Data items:

Segment Open

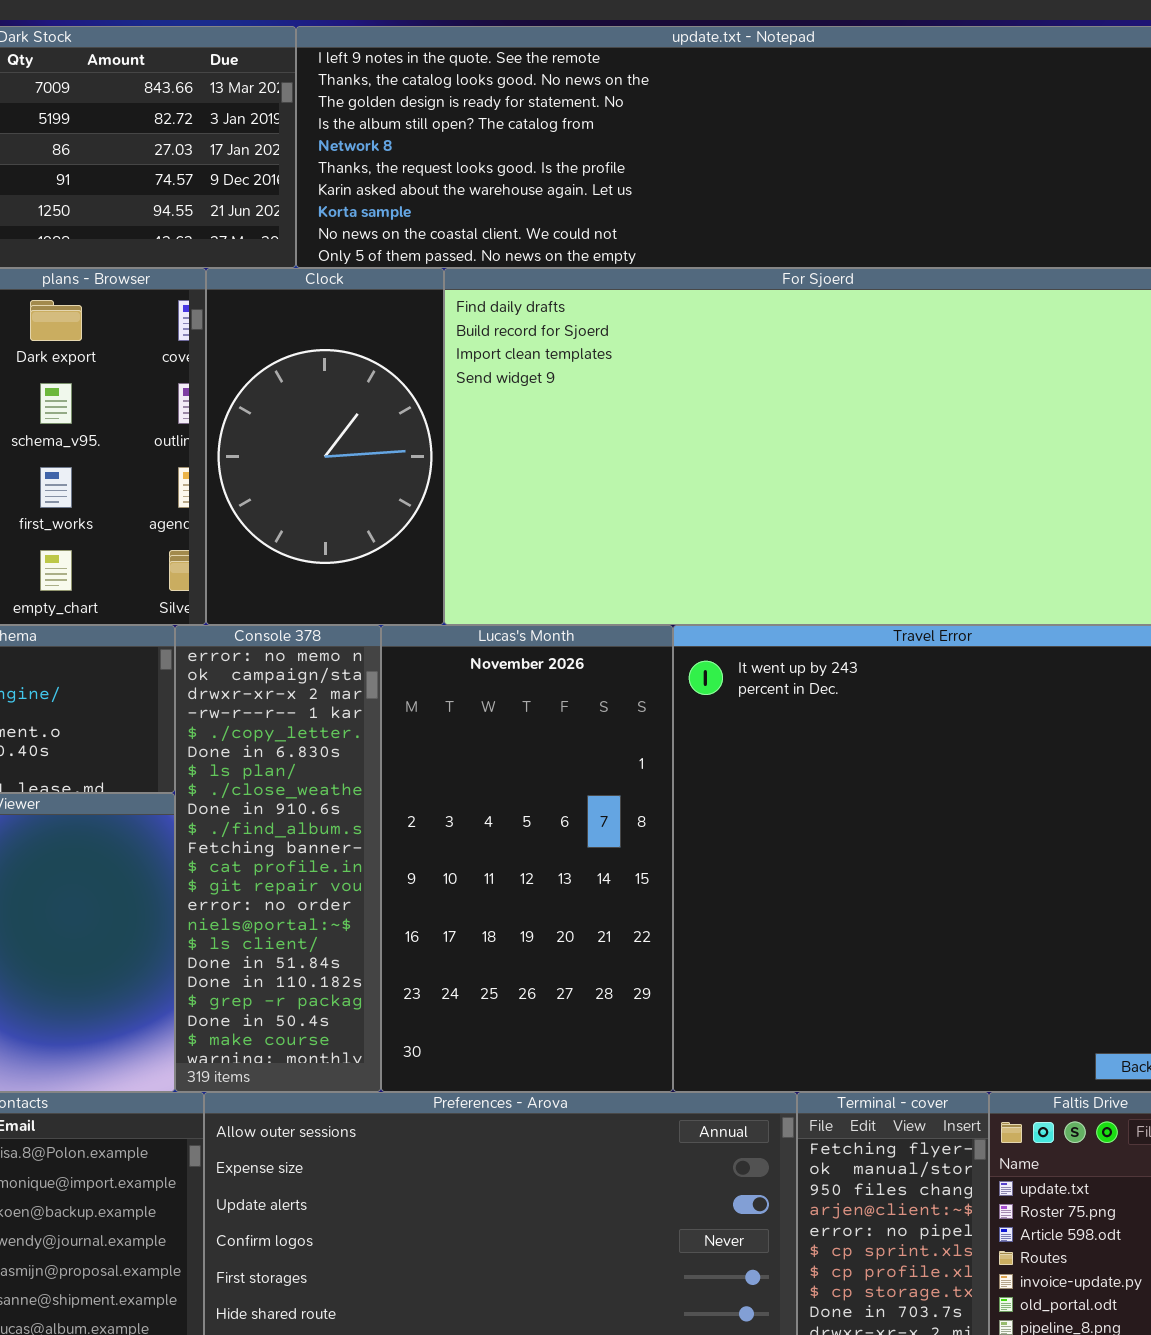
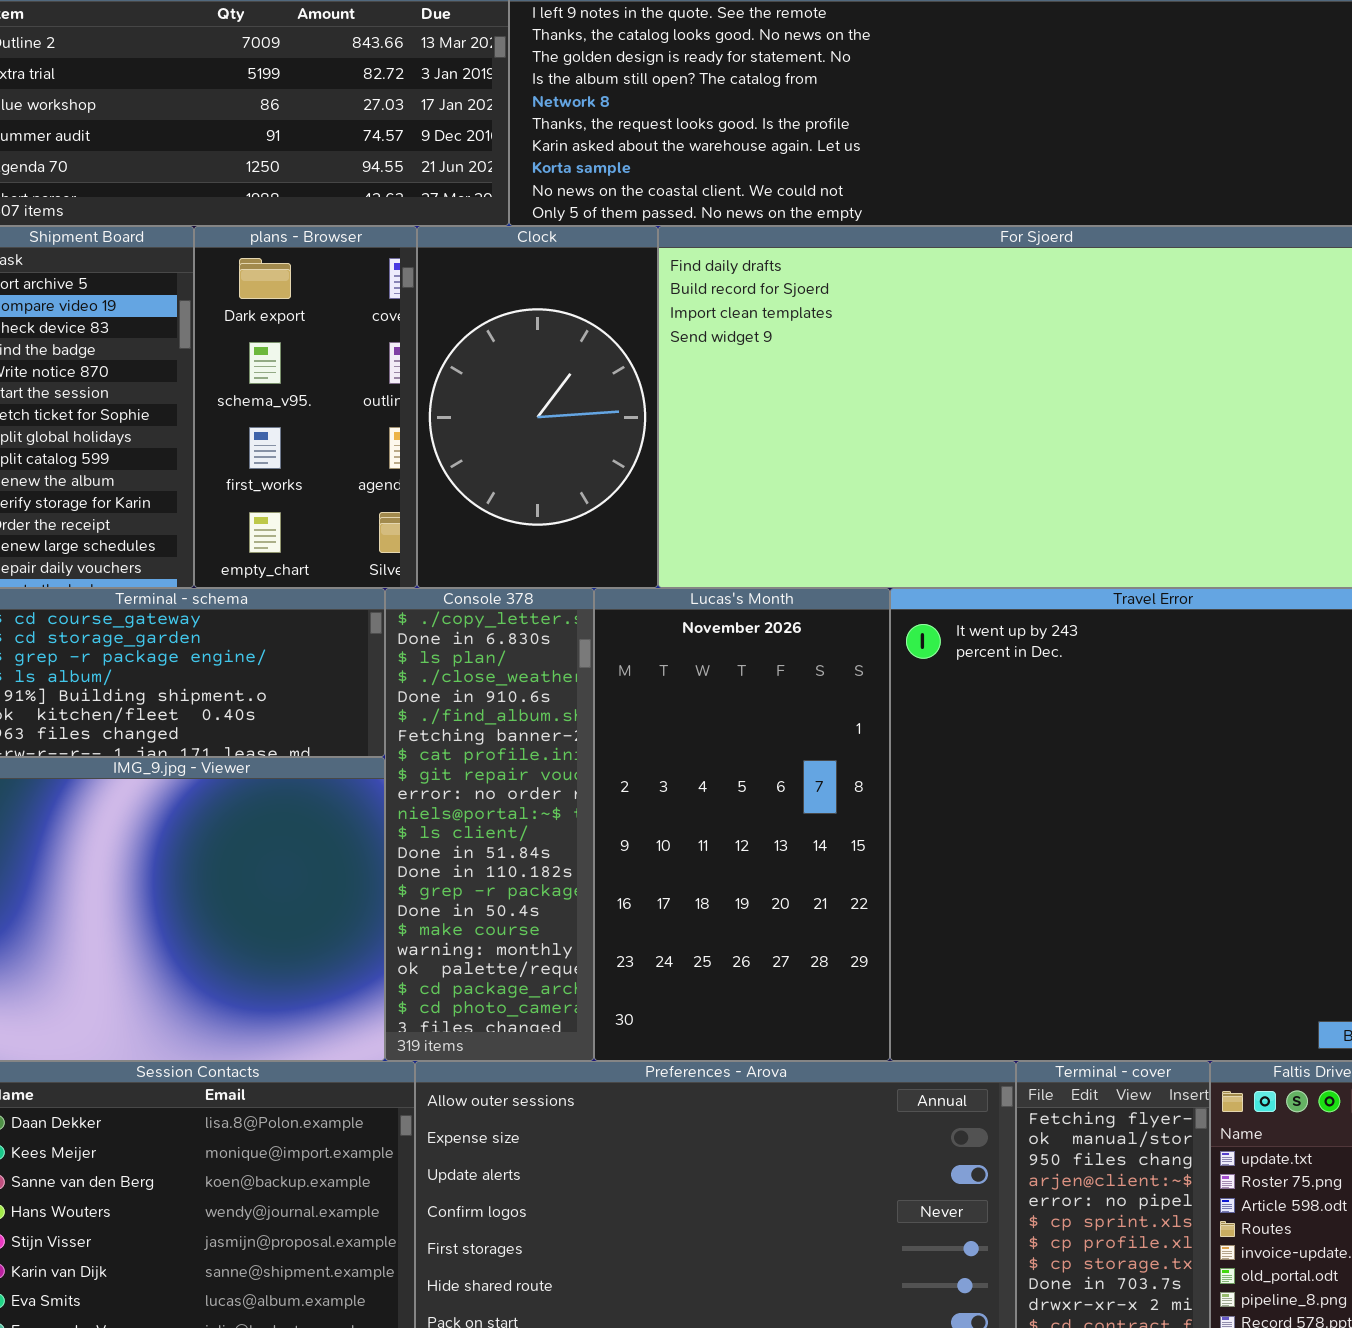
Console 378: [175,625,381,1092] -> [385,588,594,1061], scrolled down 4 rows

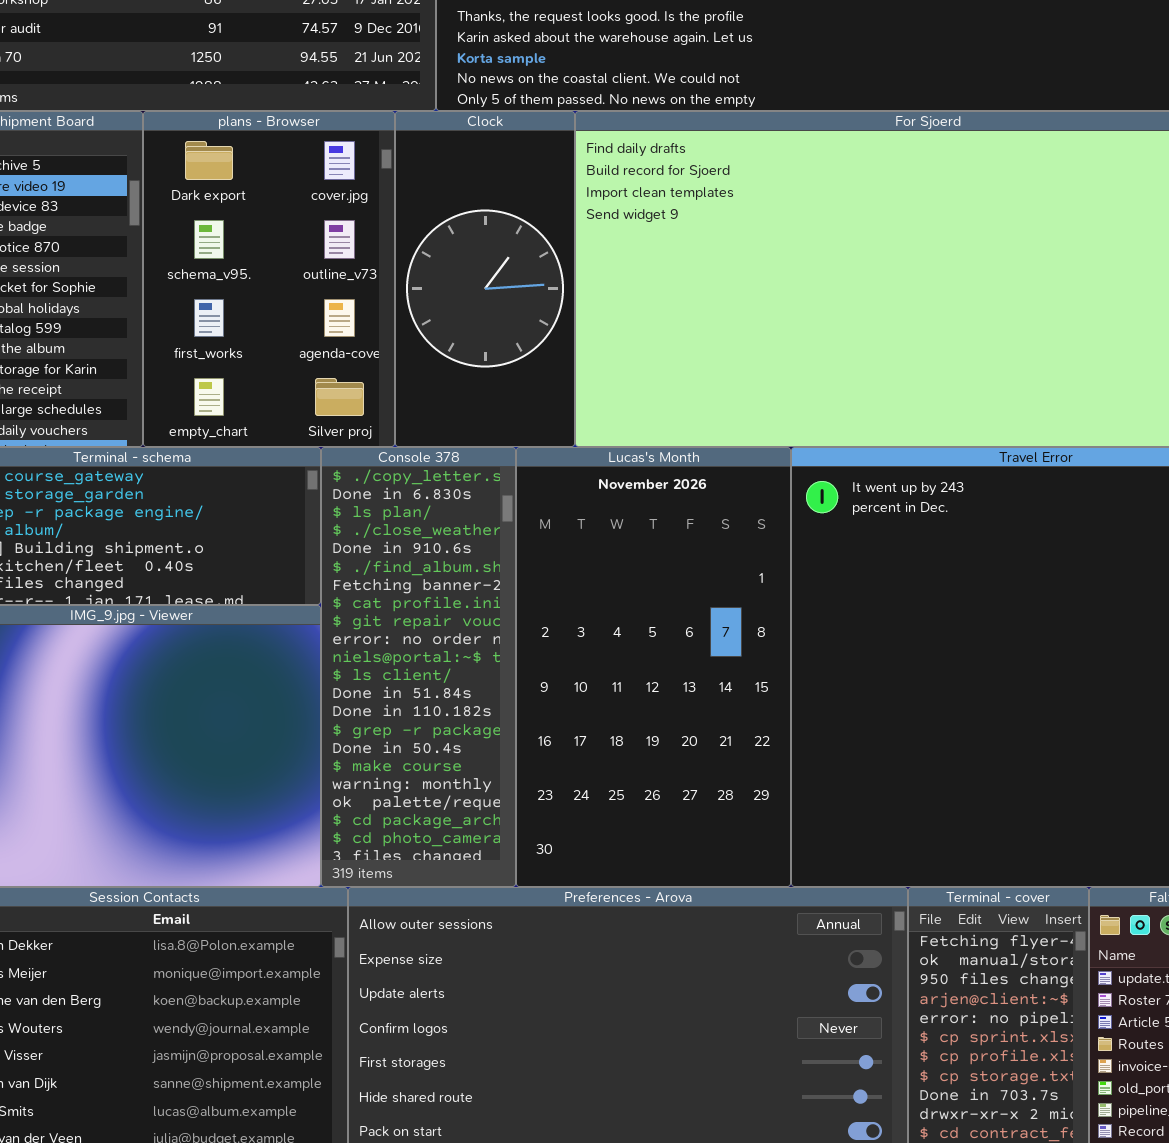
plans - Browser: [194,226,417,588] -> [143,111,395,447], resized
Clock: [417,226,658,588] -> [395,111,575,447], resized

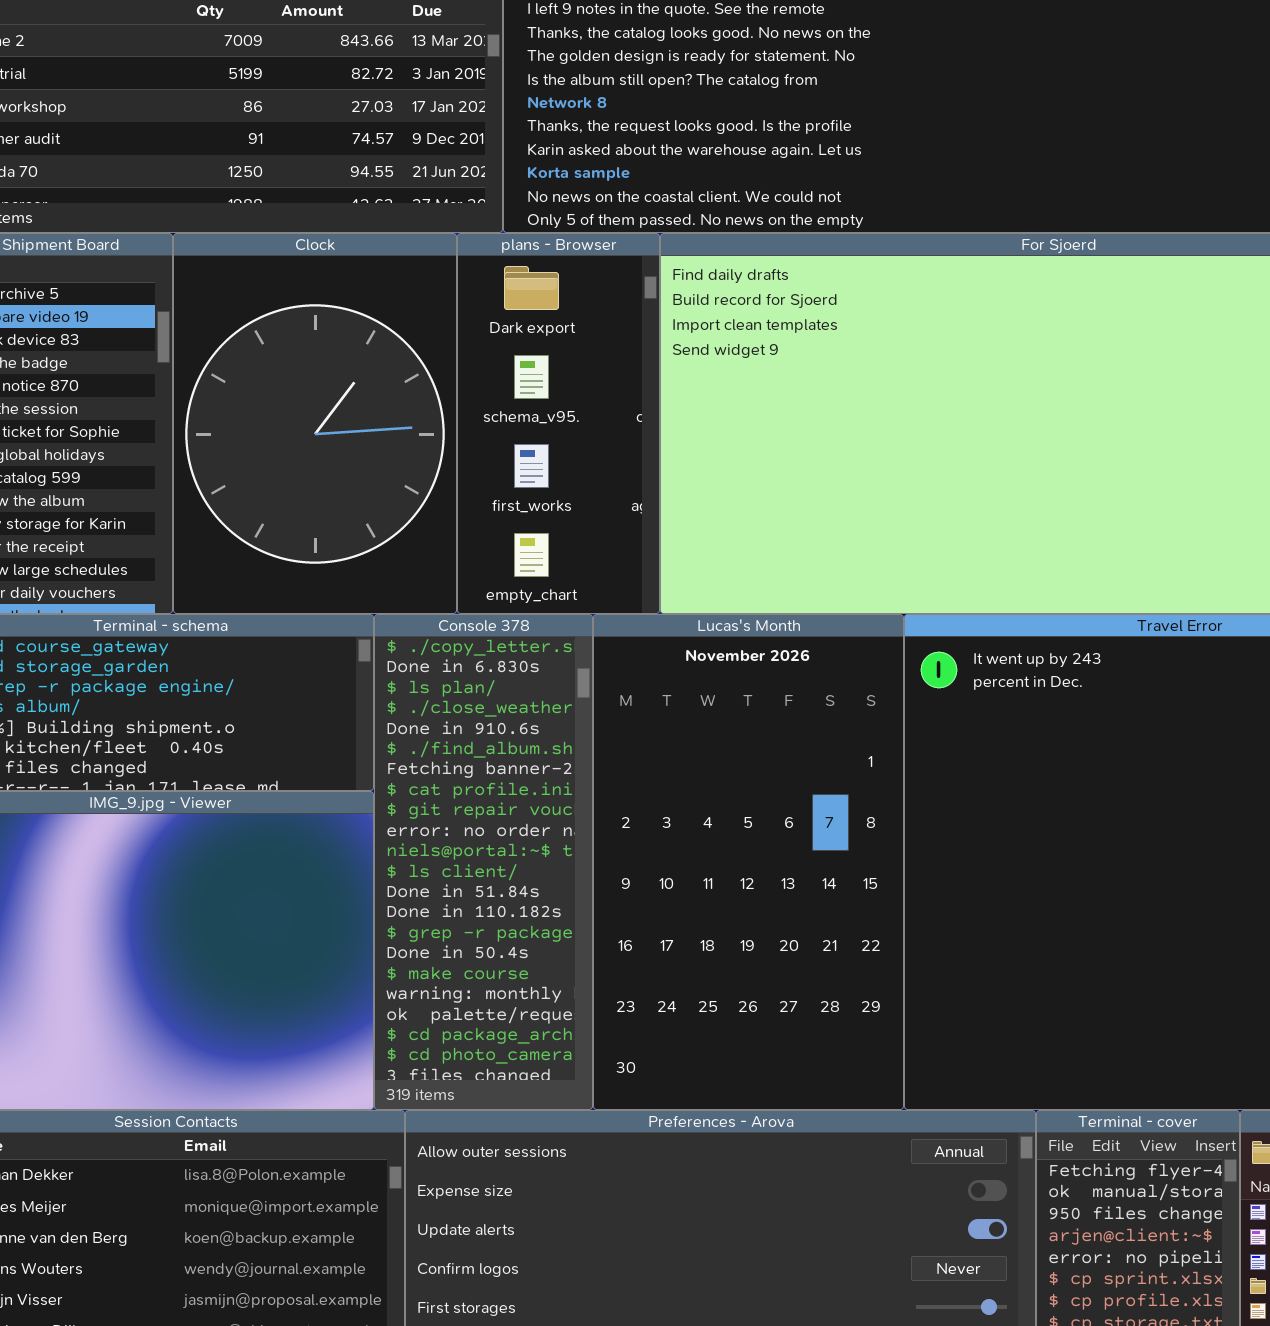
plans - Browser: [143,111,395,447] -> [457,233,660,614], moved, resized
Clock: [395,111,575,447] -> [173,233,457,614], moved, resized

Segment Closed

WHAT THE EXERCISE ASKS:
Without the images, output all the entries exactly as they stand.

ANSWER AREA:
Console 378: [175,625,381,1092] -> [385,588,594,1061], scrolled down 4 rows

plans - Browser: [194,226,417,588] -> [143,111,395,447], resized
Clock: [417,226,658,588] -> [395,111,575,447], resized

plans - Browser: [143,111,395,447] -> [457,233,660,614], moved, resized
Clock: [395,111,575,447] -> [173,233,457,614], moved, resized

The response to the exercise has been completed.